§ DATA TO EXAMINE
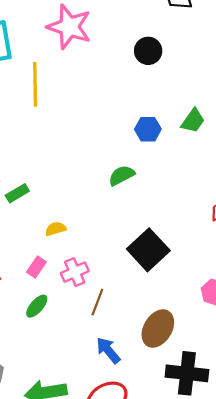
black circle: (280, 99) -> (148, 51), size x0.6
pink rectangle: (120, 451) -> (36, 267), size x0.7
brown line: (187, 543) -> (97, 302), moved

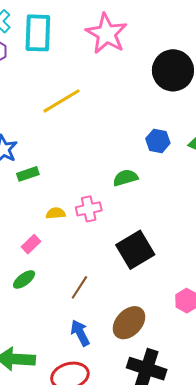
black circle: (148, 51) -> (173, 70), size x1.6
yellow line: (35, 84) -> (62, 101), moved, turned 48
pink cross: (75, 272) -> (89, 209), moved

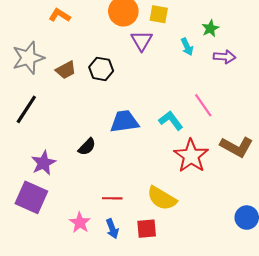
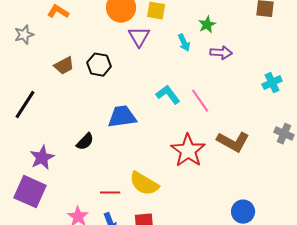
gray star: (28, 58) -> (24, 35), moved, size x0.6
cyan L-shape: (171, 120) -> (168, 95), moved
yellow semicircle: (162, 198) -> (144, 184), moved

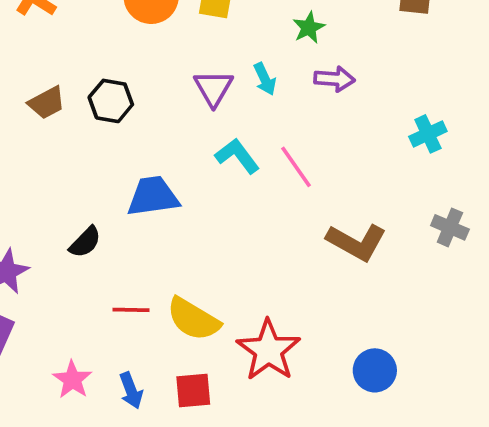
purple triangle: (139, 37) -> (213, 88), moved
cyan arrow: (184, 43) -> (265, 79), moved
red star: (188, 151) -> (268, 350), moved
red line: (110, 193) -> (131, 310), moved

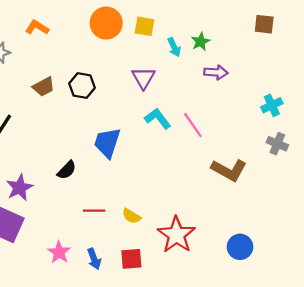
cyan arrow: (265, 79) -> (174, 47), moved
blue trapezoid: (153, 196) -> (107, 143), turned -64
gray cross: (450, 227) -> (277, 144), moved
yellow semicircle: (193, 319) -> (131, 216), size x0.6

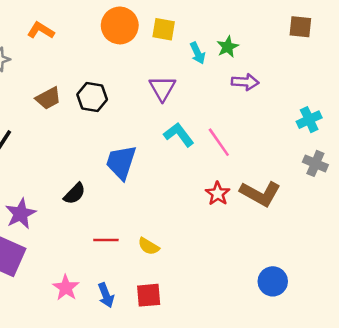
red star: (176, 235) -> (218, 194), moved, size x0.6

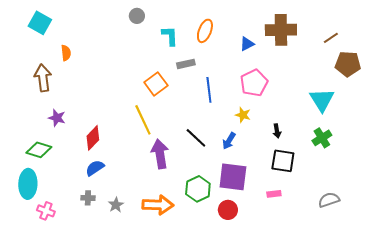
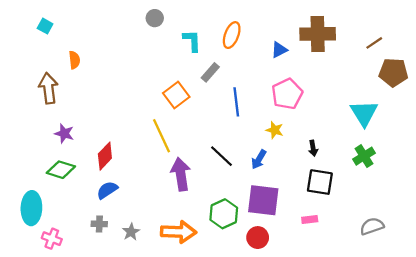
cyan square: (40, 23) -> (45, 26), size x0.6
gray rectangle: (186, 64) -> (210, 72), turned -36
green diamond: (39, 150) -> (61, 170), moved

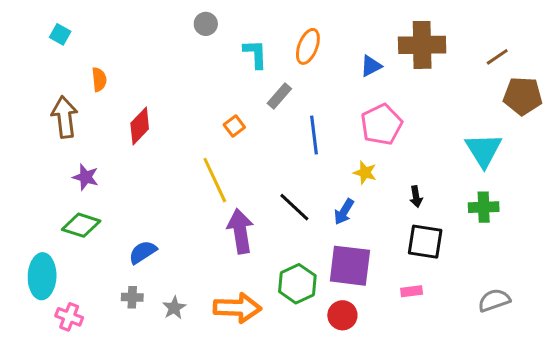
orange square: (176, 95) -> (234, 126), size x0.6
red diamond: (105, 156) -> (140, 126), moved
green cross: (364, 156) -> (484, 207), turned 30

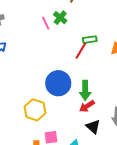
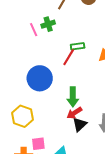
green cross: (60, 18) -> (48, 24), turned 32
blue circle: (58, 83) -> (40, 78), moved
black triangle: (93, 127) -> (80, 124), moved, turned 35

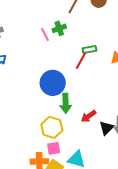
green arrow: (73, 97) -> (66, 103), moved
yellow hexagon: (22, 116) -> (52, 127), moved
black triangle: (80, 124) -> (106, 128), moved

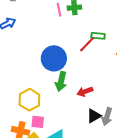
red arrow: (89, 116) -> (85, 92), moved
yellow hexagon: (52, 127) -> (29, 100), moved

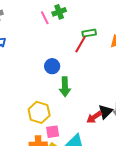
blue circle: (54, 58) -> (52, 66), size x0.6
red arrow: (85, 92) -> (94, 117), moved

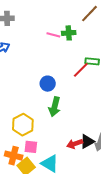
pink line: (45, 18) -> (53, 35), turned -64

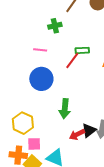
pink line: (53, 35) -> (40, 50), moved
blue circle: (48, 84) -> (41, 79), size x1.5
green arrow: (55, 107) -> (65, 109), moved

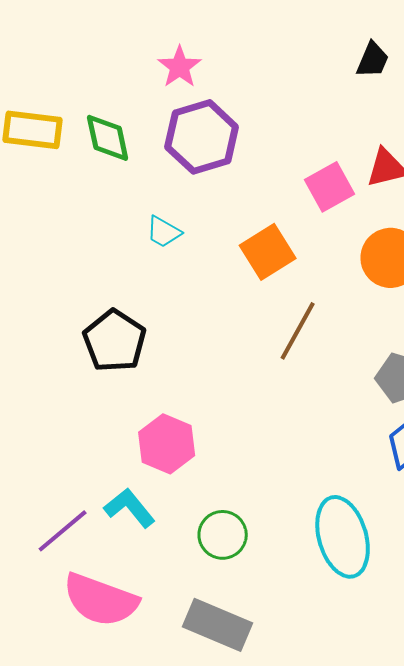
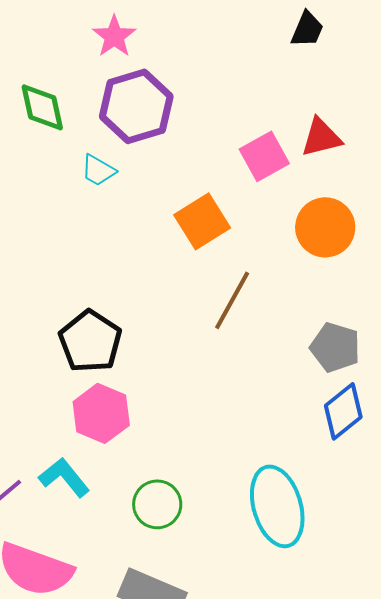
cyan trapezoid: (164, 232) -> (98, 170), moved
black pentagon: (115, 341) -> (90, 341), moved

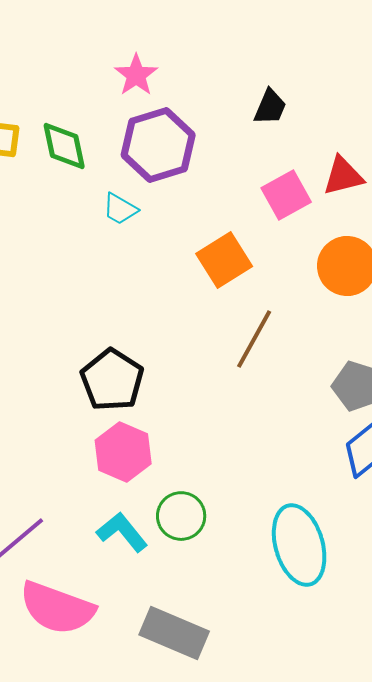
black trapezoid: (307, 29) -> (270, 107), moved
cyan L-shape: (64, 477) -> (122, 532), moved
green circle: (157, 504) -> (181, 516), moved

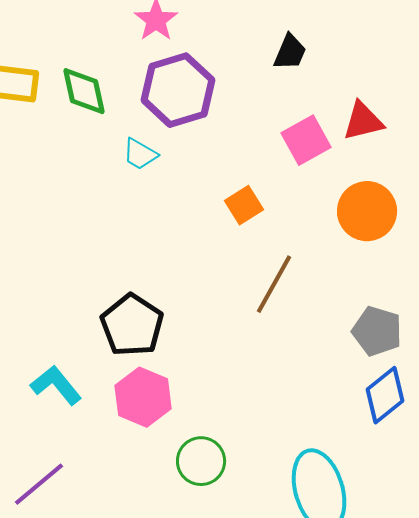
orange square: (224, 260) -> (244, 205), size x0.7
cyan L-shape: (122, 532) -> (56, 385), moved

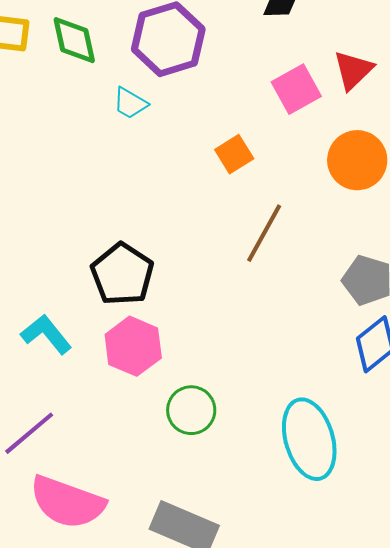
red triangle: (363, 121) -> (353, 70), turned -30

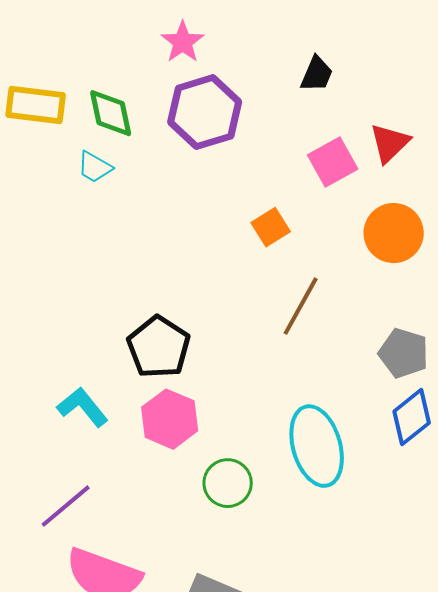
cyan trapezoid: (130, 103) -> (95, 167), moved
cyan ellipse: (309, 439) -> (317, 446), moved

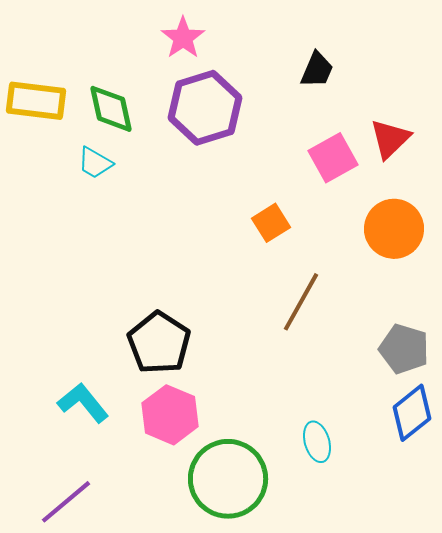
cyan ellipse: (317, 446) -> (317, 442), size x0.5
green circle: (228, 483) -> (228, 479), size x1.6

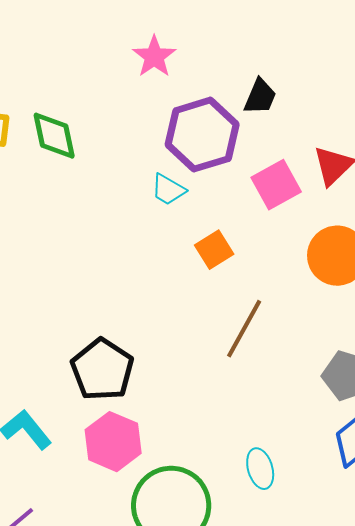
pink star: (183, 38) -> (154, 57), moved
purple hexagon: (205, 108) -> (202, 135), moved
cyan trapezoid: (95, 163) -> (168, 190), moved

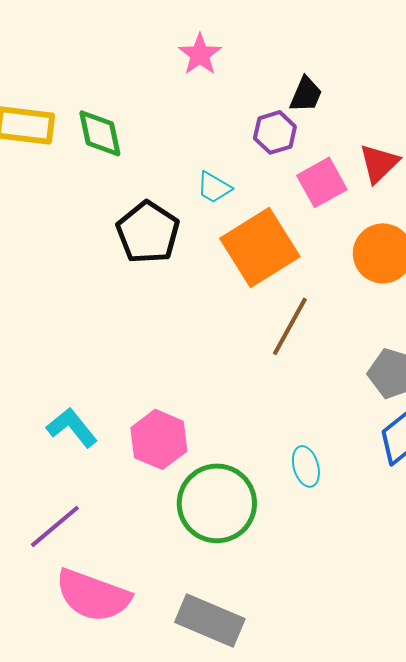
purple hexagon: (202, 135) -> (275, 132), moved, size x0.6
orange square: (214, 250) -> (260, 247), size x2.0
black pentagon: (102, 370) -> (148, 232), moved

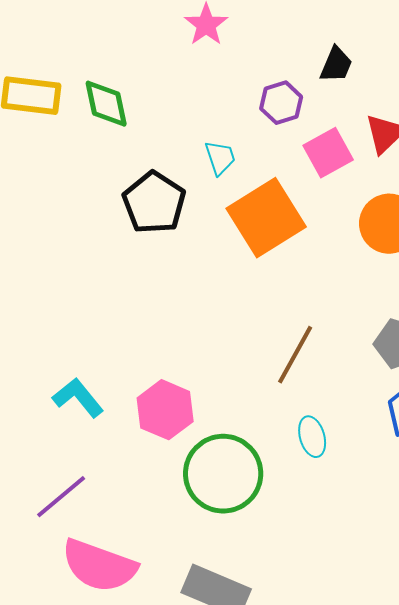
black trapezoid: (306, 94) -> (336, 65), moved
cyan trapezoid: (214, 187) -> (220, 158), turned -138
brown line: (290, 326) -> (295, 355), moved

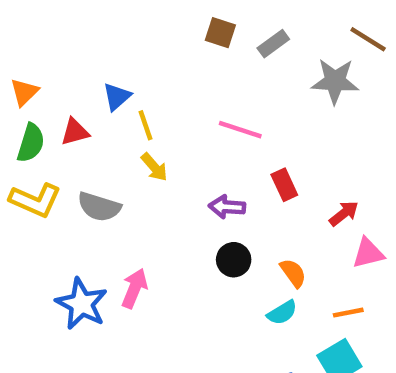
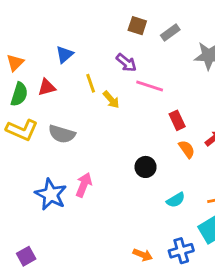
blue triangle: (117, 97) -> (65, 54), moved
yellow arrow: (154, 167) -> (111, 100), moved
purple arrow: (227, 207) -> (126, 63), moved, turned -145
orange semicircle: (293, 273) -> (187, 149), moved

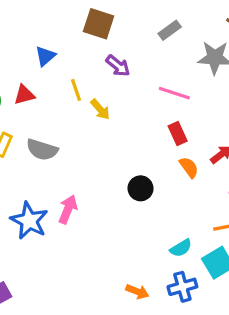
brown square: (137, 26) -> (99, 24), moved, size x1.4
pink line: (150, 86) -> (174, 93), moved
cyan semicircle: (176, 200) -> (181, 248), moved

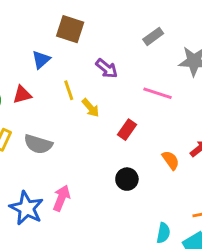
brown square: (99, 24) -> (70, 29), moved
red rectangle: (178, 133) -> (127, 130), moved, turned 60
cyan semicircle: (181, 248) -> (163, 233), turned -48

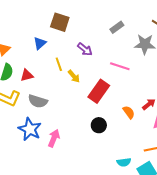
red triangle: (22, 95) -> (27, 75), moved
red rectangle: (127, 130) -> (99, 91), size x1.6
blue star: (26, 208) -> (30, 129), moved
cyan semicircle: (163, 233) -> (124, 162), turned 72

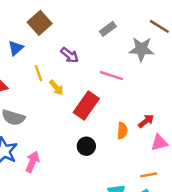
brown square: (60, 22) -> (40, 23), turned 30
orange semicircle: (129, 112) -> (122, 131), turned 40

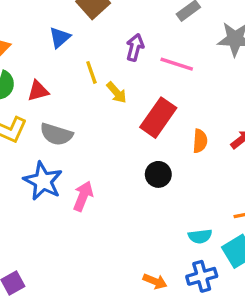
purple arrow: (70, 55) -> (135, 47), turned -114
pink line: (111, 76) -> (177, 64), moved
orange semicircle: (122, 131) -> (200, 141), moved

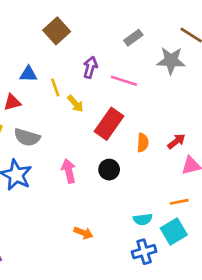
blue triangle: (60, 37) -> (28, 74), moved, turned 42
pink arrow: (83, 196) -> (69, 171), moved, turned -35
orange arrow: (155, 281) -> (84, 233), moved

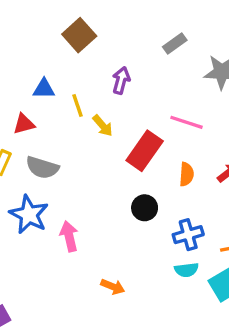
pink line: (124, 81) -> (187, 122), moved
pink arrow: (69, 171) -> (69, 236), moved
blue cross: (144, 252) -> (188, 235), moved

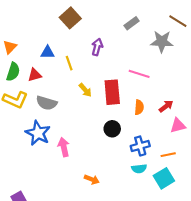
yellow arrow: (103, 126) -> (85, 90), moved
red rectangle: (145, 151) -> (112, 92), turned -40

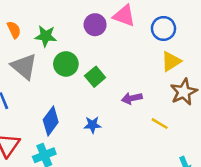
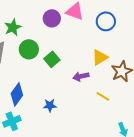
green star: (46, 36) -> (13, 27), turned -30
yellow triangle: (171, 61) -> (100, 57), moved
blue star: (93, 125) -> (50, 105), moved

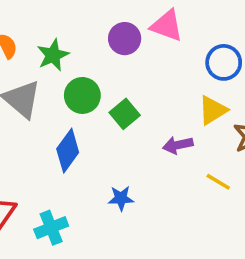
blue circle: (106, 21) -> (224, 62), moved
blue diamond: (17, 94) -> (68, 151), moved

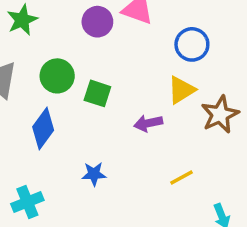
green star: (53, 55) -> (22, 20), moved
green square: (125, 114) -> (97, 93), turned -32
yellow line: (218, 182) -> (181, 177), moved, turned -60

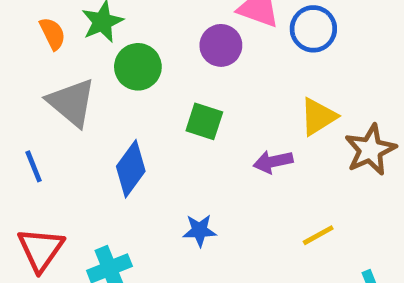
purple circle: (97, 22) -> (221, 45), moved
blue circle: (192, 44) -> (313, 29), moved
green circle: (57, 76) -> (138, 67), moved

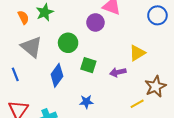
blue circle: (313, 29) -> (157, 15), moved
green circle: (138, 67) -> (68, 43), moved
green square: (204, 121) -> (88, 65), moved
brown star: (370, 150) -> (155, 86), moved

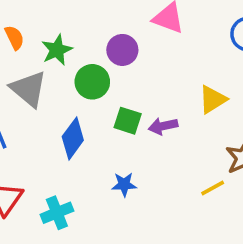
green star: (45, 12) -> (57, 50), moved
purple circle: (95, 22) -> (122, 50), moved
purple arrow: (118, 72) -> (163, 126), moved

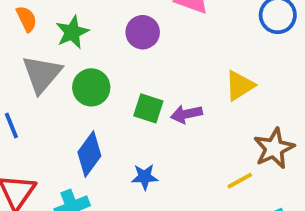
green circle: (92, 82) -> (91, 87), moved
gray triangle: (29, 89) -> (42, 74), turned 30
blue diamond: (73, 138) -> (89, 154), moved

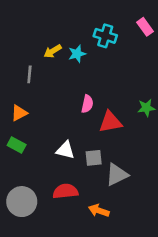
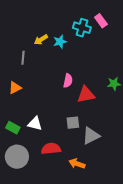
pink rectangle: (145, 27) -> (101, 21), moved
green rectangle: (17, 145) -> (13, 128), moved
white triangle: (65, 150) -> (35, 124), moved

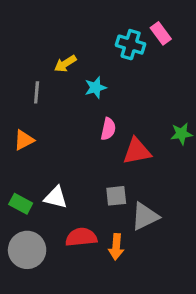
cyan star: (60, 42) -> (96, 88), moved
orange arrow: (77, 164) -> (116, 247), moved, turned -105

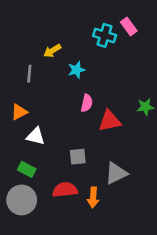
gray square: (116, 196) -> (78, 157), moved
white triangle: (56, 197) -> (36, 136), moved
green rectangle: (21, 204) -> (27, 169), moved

§ REQUEST
Using the entries above, find all lines with "diamond". Copy them.

§ RESPONSE TO THIS TASK
green diamond: (39, 150) -> (61, 170), moved
red diamond: (105, 156) -> (140, 126), moved
blue diamond: (17, 94) -> (68, 151), moved
blue diamond: (73, 138) -> (89, 154), moved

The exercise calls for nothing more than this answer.